Material for the task Start Marker
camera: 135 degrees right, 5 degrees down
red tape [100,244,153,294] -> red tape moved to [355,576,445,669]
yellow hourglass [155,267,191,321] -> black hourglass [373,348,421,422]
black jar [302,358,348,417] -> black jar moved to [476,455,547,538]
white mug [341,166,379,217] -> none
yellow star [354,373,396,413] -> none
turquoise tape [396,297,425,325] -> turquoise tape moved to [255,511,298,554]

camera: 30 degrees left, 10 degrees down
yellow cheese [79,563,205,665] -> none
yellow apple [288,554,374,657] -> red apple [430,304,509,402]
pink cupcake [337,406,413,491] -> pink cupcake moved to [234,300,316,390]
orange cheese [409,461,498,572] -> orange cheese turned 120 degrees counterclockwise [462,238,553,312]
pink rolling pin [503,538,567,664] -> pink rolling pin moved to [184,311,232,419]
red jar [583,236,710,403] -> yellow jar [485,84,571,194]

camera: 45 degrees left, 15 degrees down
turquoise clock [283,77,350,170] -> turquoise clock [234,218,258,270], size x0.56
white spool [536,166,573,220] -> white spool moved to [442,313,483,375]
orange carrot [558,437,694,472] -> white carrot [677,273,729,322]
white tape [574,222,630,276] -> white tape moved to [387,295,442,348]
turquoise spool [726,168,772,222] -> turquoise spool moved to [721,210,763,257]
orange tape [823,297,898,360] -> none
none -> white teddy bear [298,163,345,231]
Material for the task End Marker
Material for the task Start Marker
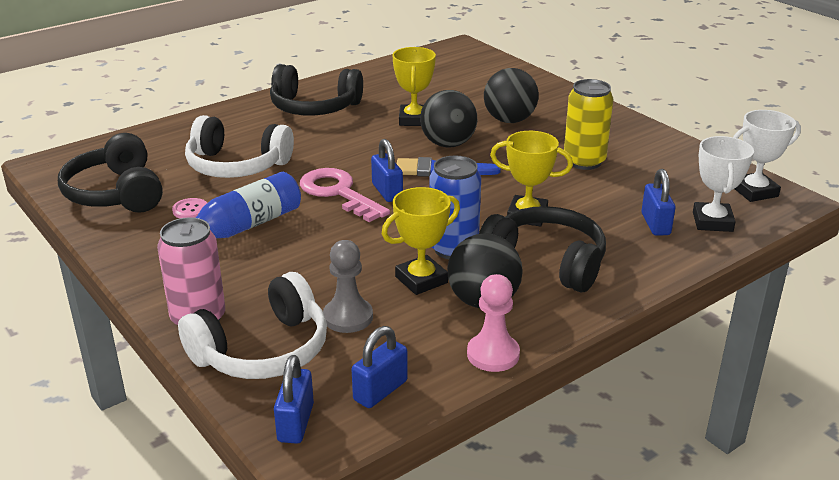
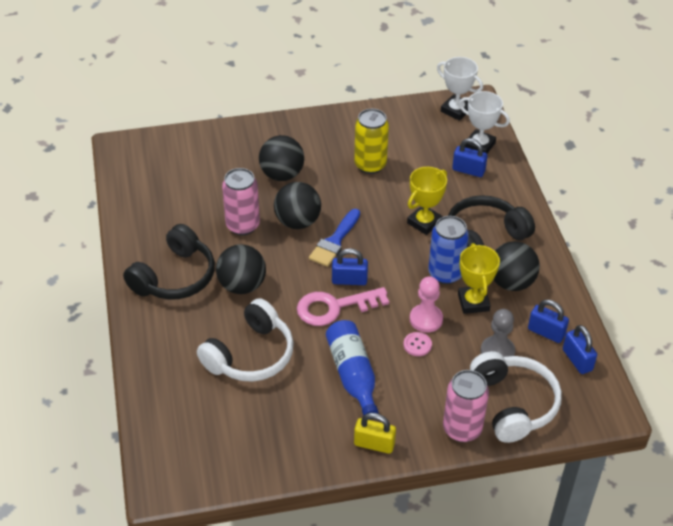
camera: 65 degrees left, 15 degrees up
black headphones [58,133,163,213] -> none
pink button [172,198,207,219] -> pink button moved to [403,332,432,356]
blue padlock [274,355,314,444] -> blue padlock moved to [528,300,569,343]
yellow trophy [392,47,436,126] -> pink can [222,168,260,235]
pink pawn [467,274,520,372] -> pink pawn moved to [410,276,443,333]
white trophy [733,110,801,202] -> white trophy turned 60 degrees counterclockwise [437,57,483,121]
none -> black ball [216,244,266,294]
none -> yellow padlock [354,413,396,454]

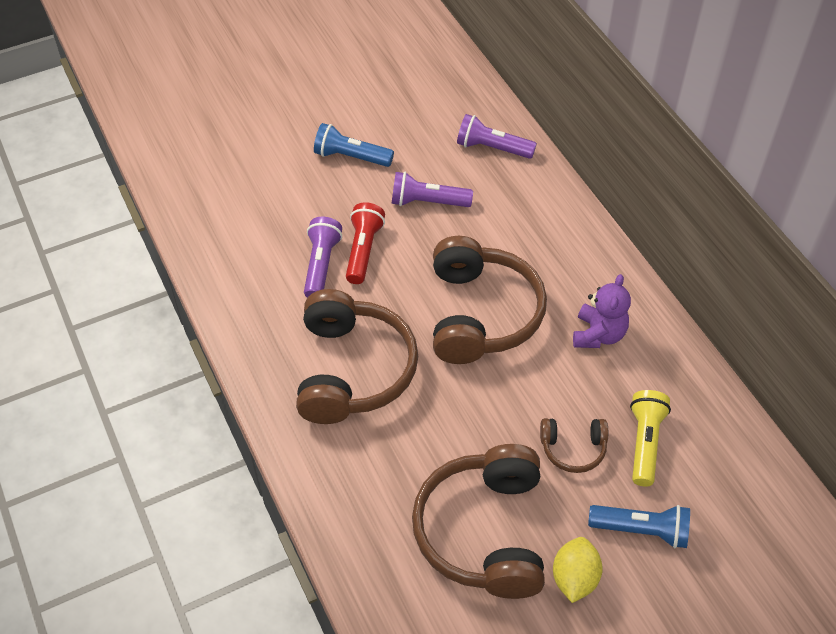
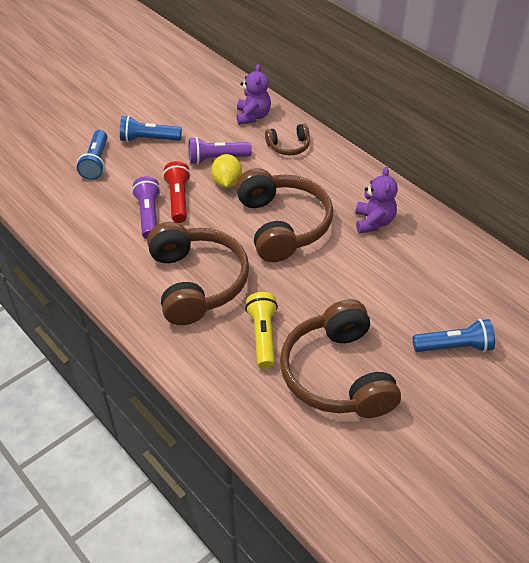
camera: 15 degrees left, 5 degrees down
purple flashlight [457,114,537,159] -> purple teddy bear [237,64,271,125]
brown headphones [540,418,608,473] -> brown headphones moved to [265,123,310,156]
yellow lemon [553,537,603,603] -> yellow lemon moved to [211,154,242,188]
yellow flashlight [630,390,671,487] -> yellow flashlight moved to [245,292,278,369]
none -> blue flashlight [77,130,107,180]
Material for the task End Marker
- How to complete this task
Which lines of the listing contain the string "blue"? Copy each of them.

- Exercise solution
blue padlock [274,355,314,444] -> blue padlock moved to [528,300,569,343]
none -> blue flashlight [77,130,107,180]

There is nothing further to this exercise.